● Records provided
--- START ---

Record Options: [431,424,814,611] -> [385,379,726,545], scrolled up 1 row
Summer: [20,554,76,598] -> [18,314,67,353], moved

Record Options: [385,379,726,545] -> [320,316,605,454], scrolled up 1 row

--- END ---
--- START ---

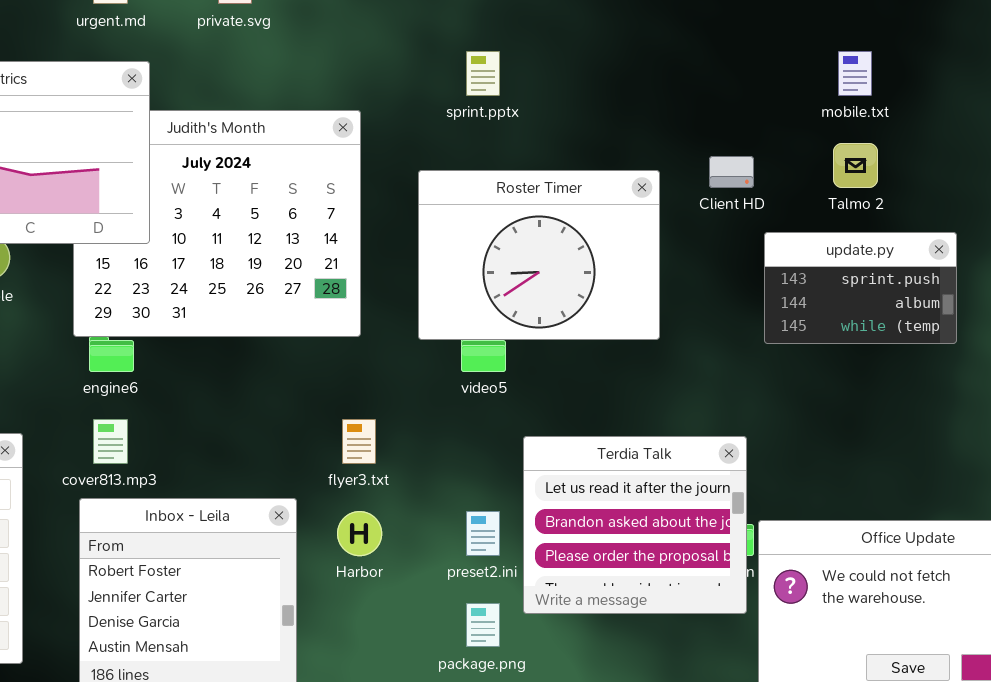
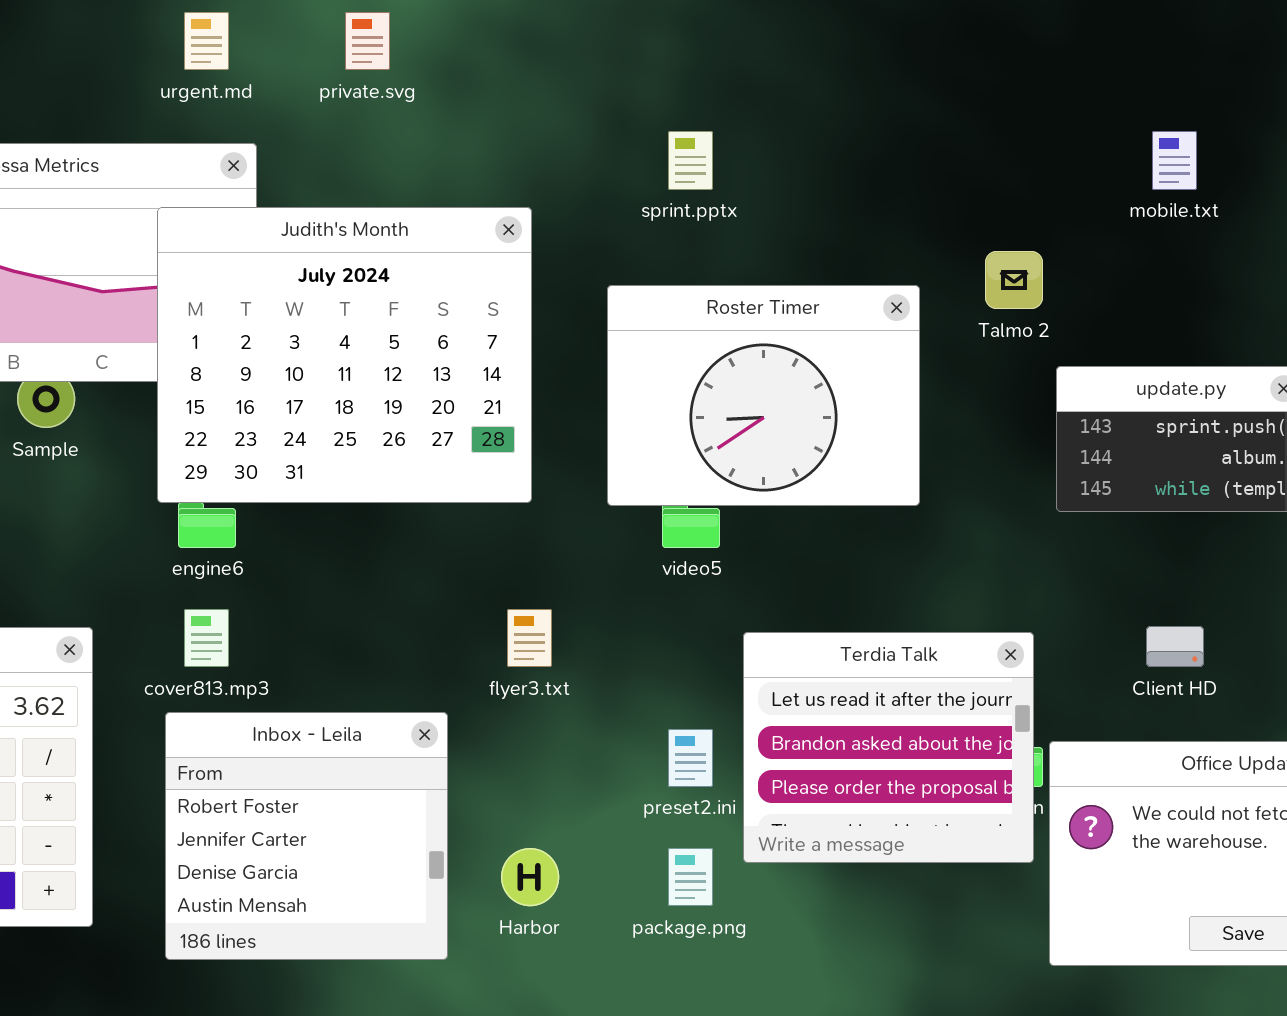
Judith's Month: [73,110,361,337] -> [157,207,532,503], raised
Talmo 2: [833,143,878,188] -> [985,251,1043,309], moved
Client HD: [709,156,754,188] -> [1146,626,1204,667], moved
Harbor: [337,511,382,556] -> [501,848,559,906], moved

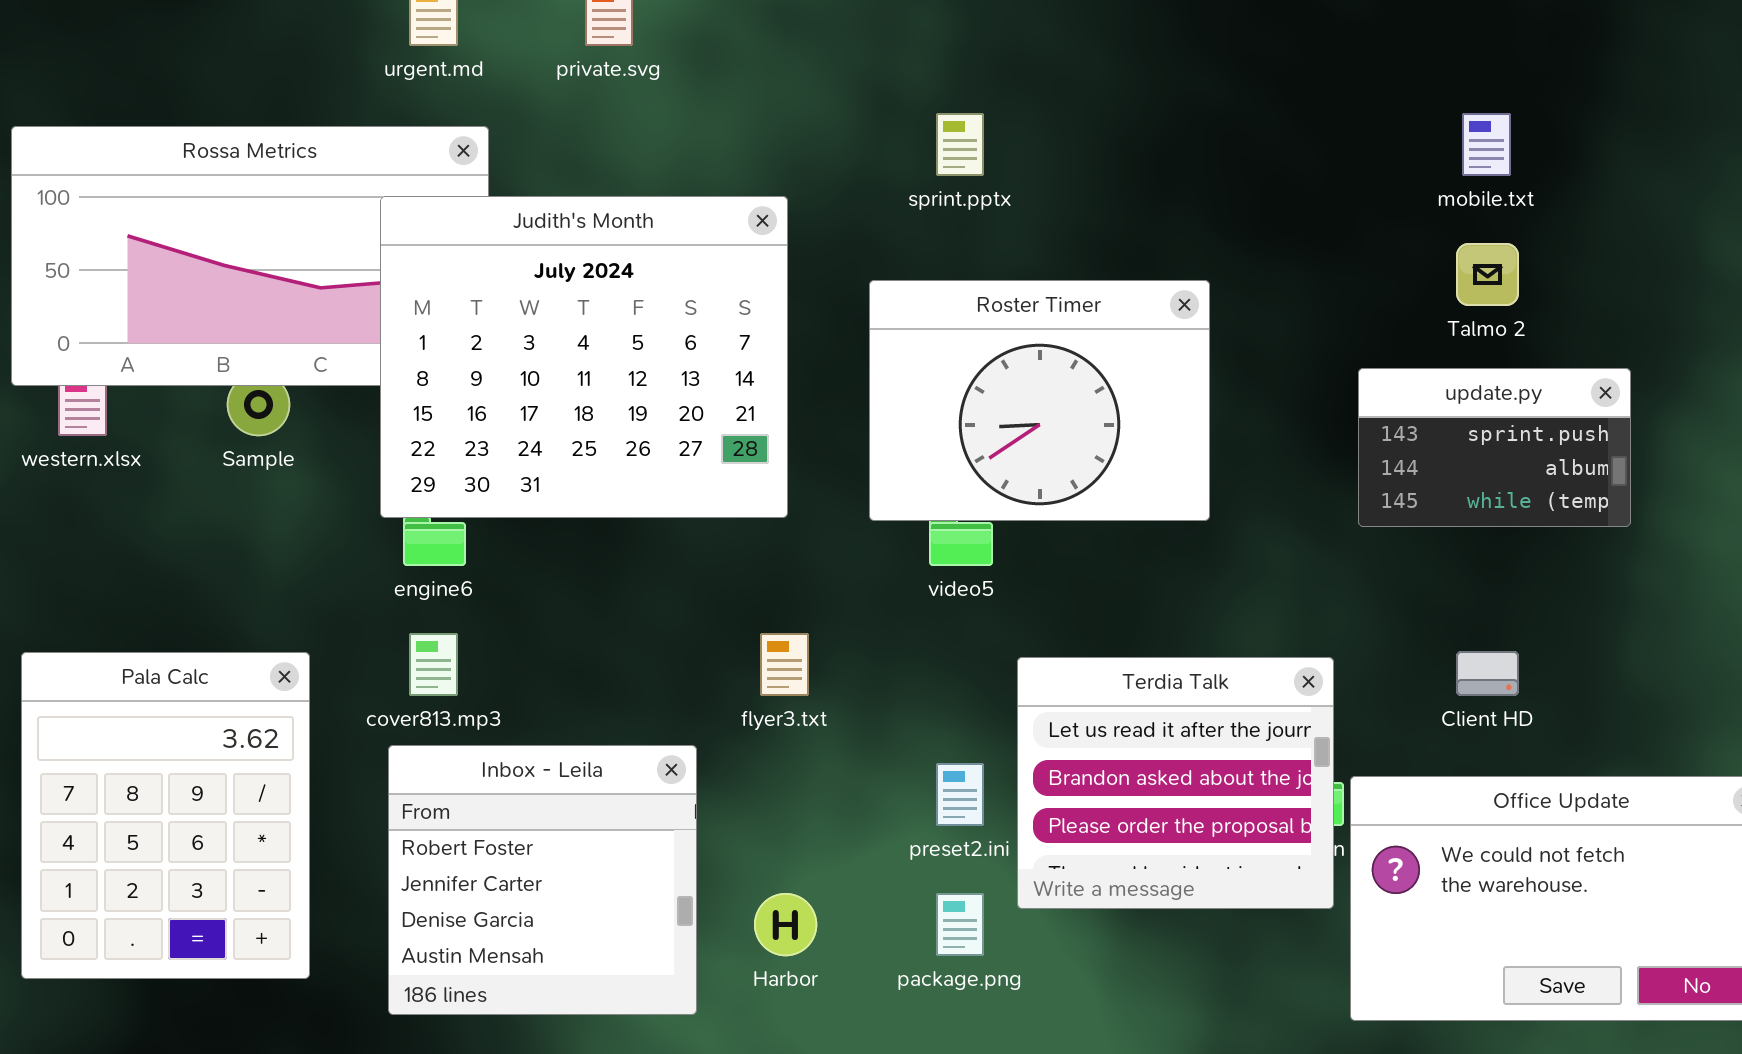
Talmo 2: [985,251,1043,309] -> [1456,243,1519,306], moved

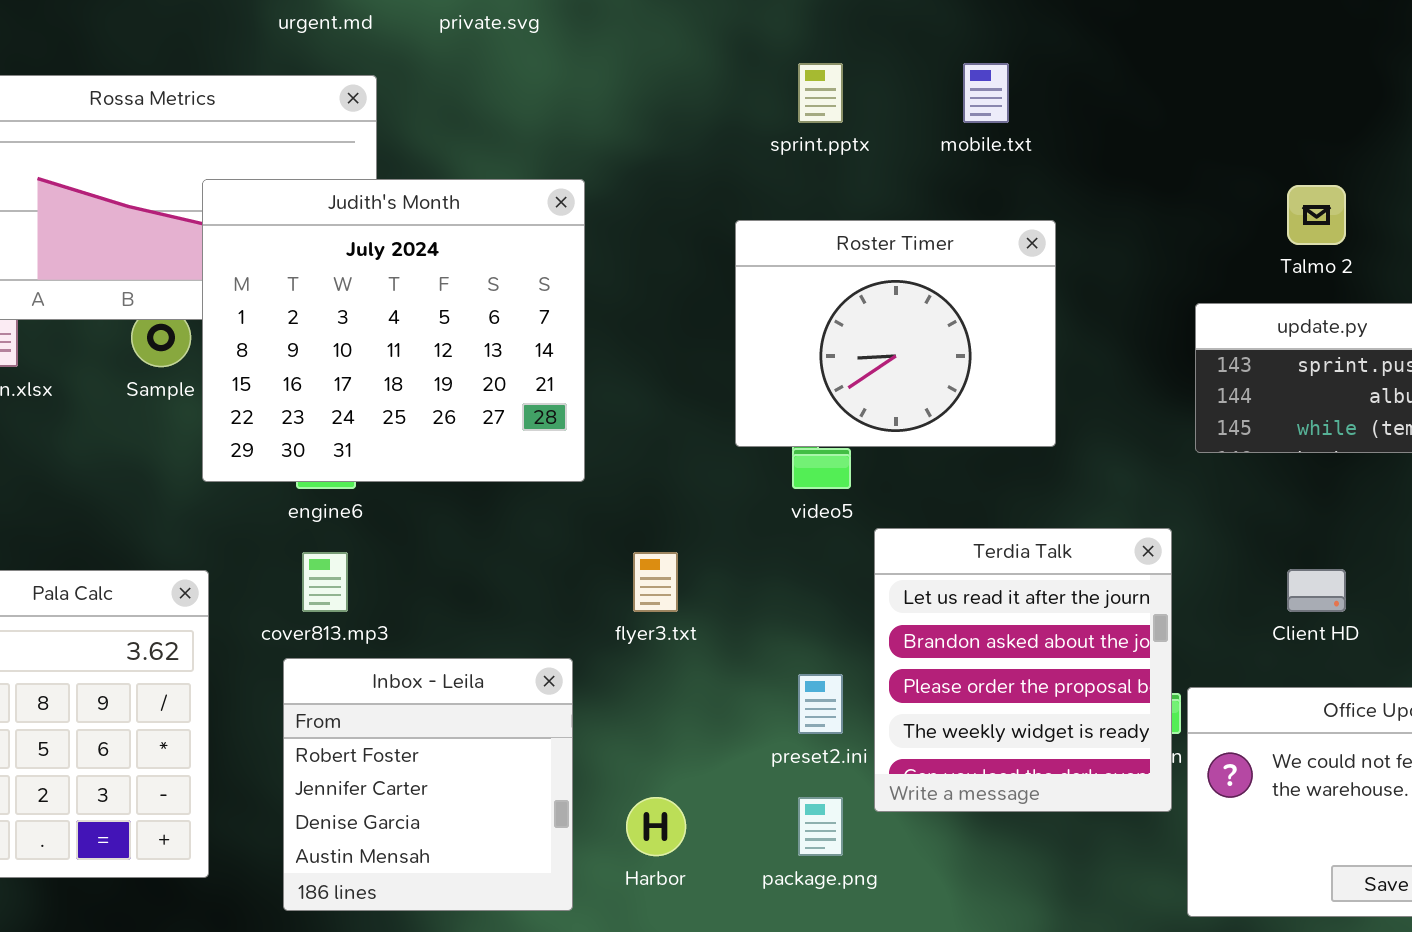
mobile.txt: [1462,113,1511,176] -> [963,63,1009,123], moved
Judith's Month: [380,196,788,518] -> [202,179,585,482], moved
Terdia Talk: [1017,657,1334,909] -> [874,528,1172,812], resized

--- END ---

● Work to complete
Print exactly the lines above that run from the one with "Harbor: [337,511,382,556] ->" to the one with "Terdia Talk: [1017,657,1334,909]", both included. No pictures.

● Exercise output
Harbor: [337,511,382,556] -> [501,848,559,906], moved

Talmo 2: [985,251,1043,309] -> [1456,243,1519,306], moved

mobile.txt: [1462,113,1511,176] -> [963,63,1009,123], moved
Judith's Month: [380,196,788,518] -> [202,179,585,482], moved
Terdia Talk: [1017,657,1334,909] -> [874,528,1172,812], resized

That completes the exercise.